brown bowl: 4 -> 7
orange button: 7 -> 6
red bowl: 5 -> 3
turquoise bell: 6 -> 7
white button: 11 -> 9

* * *

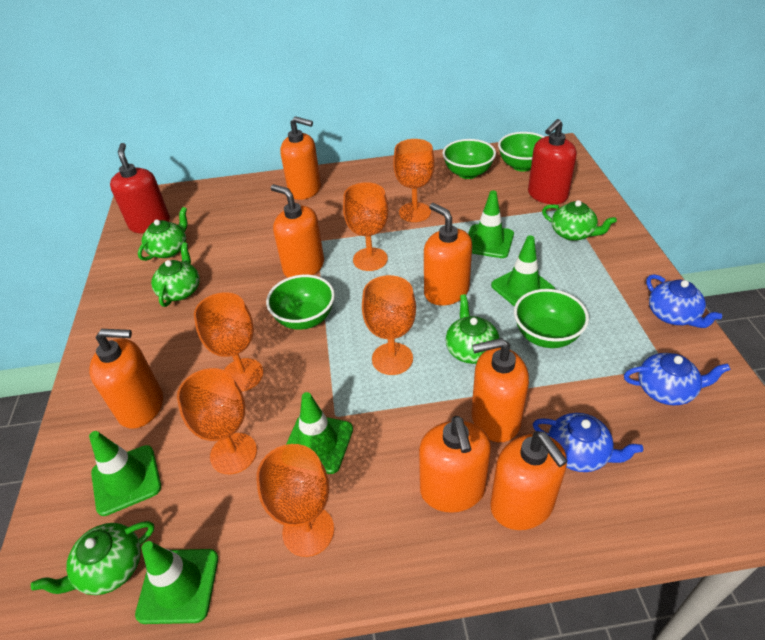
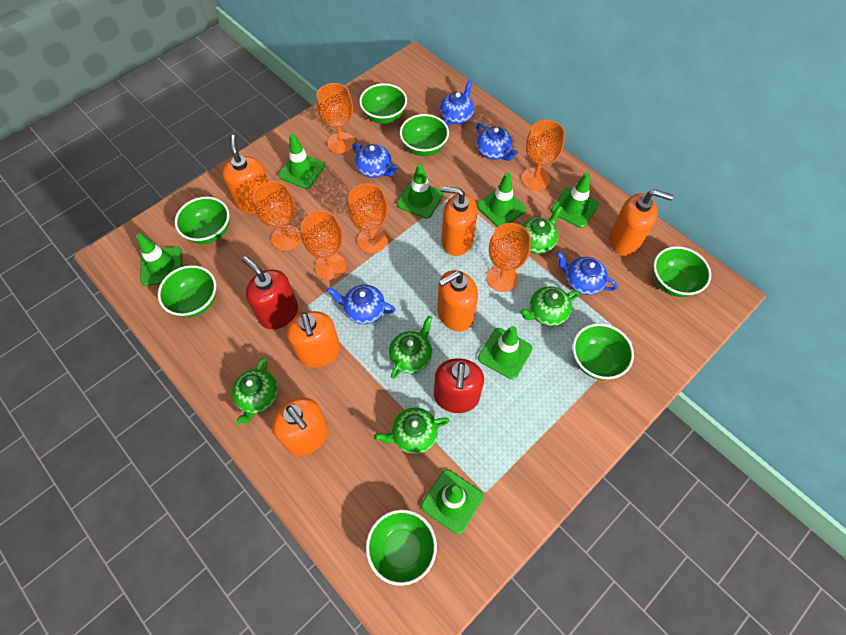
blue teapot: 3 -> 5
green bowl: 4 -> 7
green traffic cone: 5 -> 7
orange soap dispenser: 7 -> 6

◆ **Aim of the task**: Scan the listing above for the line that has "orange button: 7 -> 6", then copy exactly from that line through the line that has "white button: 11 -> 9".

◆ **Solution for this problem**:
orange button: 7 -> 6
red bowl: 5 -> 3
turquoise bell: 6 -> 7
white button: 11 -> 9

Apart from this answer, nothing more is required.